#### What is asked
Starting at the line that contains "Question: Does white" and ending at the line that contains "Question: Considering the relative", reproduce those lines of the records with "dark blue fabric" changed to "navy blue fabric" and nothing else altered.

#### Records
━━━━

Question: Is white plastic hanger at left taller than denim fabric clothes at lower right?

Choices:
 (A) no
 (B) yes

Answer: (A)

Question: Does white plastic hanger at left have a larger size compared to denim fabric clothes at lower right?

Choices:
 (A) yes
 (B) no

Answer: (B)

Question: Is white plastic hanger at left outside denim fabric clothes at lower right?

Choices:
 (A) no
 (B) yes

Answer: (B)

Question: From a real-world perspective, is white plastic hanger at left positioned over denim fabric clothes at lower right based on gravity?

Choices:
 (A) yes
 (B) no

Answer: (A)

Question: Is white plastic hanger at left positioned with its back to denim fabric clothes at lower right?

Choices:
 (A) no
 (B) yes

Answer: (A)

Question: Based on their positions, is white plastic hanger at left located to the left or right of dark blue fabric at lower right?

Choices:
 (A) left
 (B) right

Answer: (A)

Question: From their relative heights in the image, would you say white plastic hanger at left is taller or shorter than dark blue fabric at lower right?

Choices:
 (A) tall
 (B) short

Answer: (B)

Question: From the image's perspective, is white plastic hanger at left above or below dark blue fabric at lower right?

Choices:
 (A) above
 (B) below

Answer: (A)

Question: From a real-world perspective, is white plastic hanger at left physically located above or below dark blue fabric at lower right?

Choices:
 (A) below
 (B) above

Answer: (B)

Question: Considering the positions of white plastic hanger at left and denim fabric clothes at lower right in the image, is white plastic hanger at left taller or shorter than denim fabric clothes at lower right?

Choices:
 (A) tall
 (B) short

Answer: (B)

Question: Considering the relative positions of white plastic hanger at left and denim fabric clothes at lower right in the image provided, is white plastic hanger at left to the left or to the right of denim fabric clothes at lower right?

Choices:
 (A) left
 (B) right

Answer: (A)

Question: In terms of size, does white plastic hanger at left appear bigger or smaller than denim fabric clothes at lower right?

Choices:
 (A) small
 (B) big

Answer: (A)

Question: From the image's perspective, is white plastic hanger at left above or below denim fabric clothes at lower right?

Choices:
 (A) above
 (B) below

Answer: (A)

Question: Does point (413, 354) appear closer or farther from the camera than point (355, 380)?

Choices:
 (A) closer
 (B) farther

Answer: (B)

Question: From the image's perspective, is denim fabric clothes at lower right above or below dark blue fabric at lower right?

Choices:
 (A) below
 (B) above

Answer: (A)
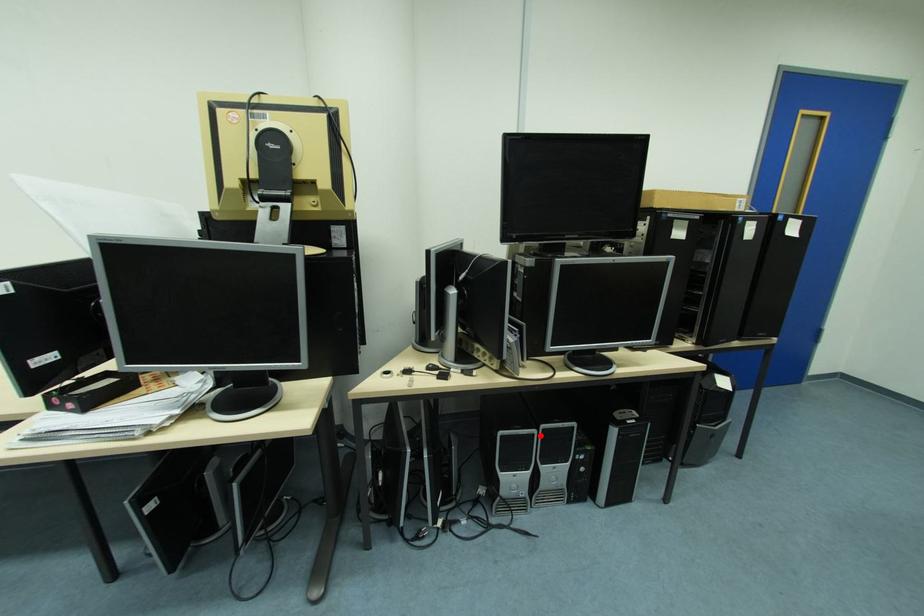
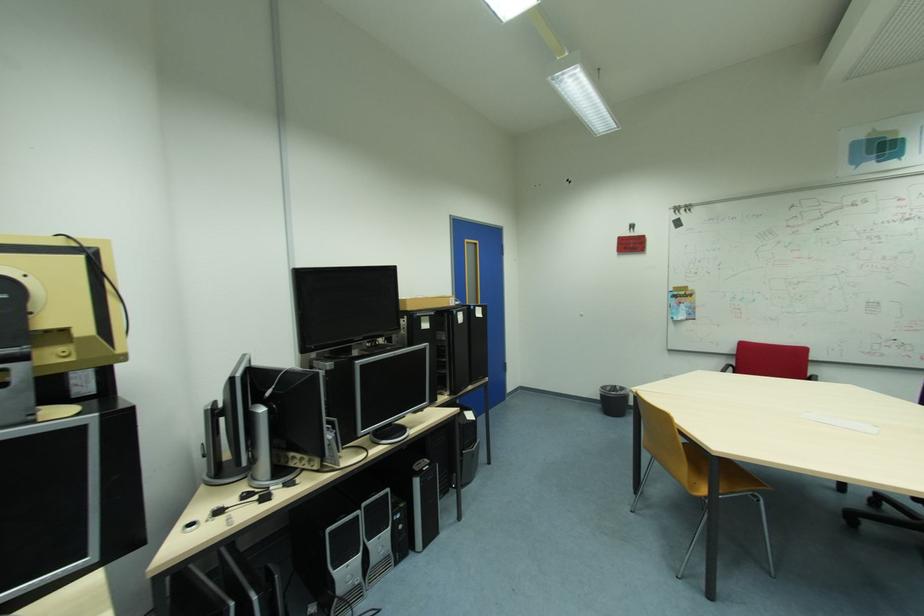
The point at the highlighted location is marked in the first image. Where is the corresponding point in the second image?

(365, 517)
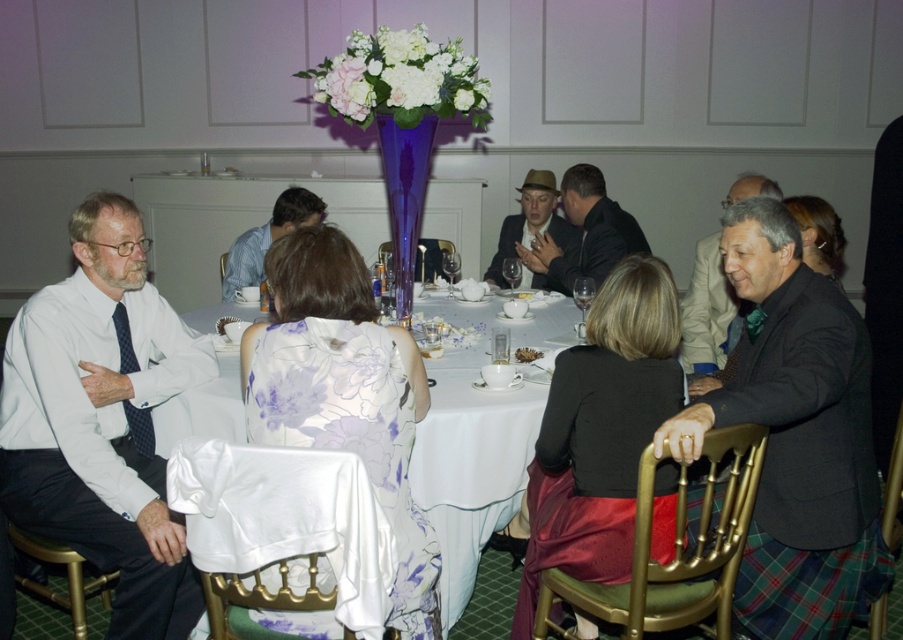
Is matte black jacket at center positioned at the back of dark gray suit at right?

Yes, matte black jacket at center is behind dark gray suit at right.

How far apart are matte black jacket at center and dark gray suit at right?

matte black jacket at center and dark gray suit at right are 65.29 centimeters apart from each other.

Which is in front, point (582, 177) or point (729, 301)?

Positioned in front is point (729, 301).

Where is `matte black jacket at center`? The height and width of the screenshot is (640, 903). matte black jacket at center is located at coordinates (584, 234).

Looking at this image, can you confirm if matte black jacket at center is positioned to the left of blue striped shirt at center?

In fact, matte black jacket at center is to the right of blue striped shirt at center.

Between point (591, 168) and point (295, 221), which one is positioned behind?

Point (591, 168)

At what (x,y) coordinates should I click in order to perform the action: click on matte black jacket at center. Please return your answer as a coordinate pair (x, y). The image size is (903, 640). Looking at the image, I should click on click(584, 234).

Between white shirt at left and dark gray suit at right, which one is positioned higher?

dark gray suit at right is higher up.

Is point (191, 573) behind point (701, 332)?

That is False.

In order to click on white shirt at left in this screenshot , I will do `click(101, 419)`.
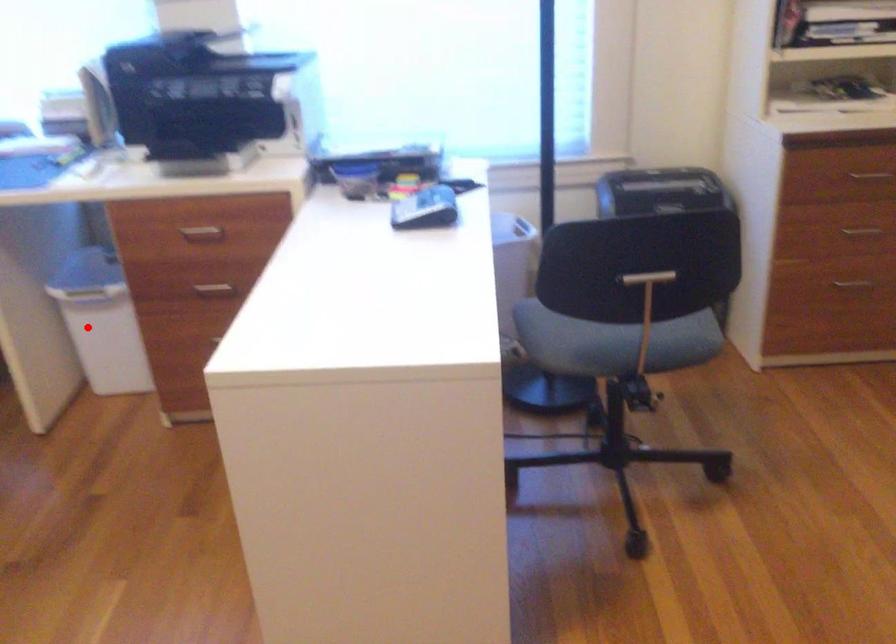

━━━━

#### Answer to the exercise
Question: Does white plastic hanger at left have a larger size compared to denim fabric clothes at lower right?

Choices:
 (A) yes
 (B) no

Answer: (B)

Question: Is white plastic hanger at left outside denim fabric clothes at lower right?

Choices:
 (A) no
 (B) yes

Answer: (B)

Question: From a real-world perspective, is white plastic hanger at left positioned over denim fabric clothes at lower right based on gravity?

Choices:
 (A) yes
 (B) no

Answer: (A)

Question: Is white plastic hanger at left positioned with its back to denim fabric clothes at lower right?

Choices:
 (A) no
 (B) yes

Answer: (A)

Question: Based on their positions, is white plastic hanger at left located to the left or right of navy blue fabric at lower right?

Choices:
 (A) left
 (B) right

Answer: (A)

Question: From their relative heights in the image, would you say white plastic hanger at left is taller or shorter than navy blue fabric at lower right?

Choices:
 (A) tall
 (B) short

Answer: (B)

Question: From the image's perspective, is white plastic hanger at left above or below navy blue fabric at lower right?

Choices:
 (A) above
 (B) below

Answer: (A)

Question: From a real-world perspective, is white plastic hanger at left physically located above or below navy blue fabric at lower right?

Choices:
 (A) below
 (B) above

Answer: (B)

Question: Considering the positions of white plastic hanger at left and denim fabric clothes at lower right in the image, is white plastic hanger at left taller or shorter than denim fabric clothes at lower right?

Choices:
 (A) tall
 (B) short

Answer: (B)

Question: Considering the relative positions of white plastic hanger at left and denim fabric clothes at lower right in the image provided, is white plastic hanger at left to the left or to the right of denim fabric clothes at lower right?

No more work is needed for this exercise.